#### Your objective
Write out, unchanged, the stretch of material from its first line through the line containing "ZGH: 10:57 -> 6:33", and nothing past it.

#### Extracted information
------------------------------------------------------------------------
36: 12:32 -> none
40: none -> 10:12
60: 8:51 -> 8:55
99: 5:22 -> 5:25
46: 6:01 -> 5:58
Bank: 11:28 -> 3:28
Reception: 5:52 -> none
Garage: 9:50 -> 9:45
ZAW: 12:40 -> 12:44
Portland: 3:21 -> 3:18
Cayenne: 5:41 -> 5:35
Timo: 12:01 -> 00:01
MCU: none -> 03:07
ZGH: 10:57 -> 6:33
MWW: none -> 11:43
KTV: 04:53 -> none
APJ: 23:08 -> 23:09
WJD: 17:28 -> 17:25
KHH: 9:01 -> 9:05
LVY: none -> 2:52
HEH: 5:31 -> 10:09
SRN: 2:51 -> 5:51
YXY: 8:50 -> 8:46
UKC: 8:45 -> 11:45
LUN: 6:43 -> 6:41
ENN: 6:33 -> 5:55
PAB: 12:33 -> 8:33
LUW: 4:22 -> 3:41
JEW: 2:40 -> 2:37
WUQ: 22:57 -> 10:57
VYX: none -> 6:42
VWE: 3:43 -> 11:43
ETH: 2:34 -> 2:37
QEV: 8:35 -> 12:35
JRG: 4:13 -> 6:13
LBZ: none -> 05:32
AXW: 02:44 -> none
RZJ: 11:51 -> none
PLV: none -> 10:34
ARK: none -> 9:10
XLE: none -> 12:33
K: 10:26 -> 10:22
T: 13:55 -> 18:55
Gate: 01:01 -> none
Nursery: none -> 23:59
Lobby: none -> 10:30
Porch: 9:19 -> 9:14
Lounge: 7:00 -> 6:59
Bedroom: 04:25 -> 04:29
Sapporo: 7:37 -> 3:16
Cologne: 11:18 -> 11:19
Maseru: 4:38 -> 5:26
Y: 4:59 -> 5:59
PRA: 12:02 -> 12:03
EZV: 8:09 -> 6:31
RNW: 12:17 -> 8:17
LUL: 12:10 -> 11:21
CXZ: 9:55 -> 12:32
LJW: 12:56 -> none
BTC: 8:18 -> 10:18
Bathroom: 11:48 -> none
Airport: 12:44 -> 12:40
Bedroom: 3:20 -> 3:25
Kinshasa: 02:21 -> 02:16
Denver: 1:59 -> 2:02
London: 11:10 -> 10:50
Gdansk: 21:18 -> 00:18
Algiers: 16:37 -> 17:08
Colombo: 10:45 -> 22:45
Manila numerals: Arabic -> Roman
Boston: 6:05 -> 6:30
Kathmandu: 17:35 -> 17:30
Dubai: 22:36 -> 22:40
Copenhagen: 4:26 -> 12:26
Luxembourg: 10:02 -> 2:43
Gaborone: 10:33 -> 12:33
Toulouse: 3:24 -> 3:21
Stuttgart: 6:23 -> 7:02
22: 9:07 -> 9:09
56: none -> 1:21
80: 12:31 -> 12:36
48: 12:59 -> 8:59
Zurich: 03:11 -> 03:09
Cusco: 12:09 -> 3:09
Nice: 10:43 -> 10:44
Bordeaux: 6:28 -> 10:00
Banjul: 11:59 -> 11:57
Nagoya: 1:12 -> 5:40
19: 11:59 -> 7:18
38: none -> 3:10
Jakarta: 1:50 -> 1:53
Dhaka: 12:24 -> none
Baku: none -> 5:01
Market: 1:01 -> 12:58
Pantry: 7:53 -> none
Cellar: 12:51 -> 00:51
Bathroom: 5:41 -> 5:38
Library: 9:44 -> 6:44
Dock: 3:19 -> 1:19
------------------------------------------------------------------------
#### Solution to this exercise
36: 12:32 -> none
40: none -> 10:12
60: 8:51 -> 8:55
99: 5:22 -> 5:25
46: 6:01 -> 5:58
Bank: 11:28 -> 3:28
Reception: 5:52 -> none
Garage: 9:50 -> 9:45
ZAW: 12:40 -> 12:44
Portland: 3:21 -> 3:18
Cayenne: 5:41 -> 5:35
Timo: 12:01 -> 00:01
MCU: none -> 03:07
ZGH: 10:57 -> 6:33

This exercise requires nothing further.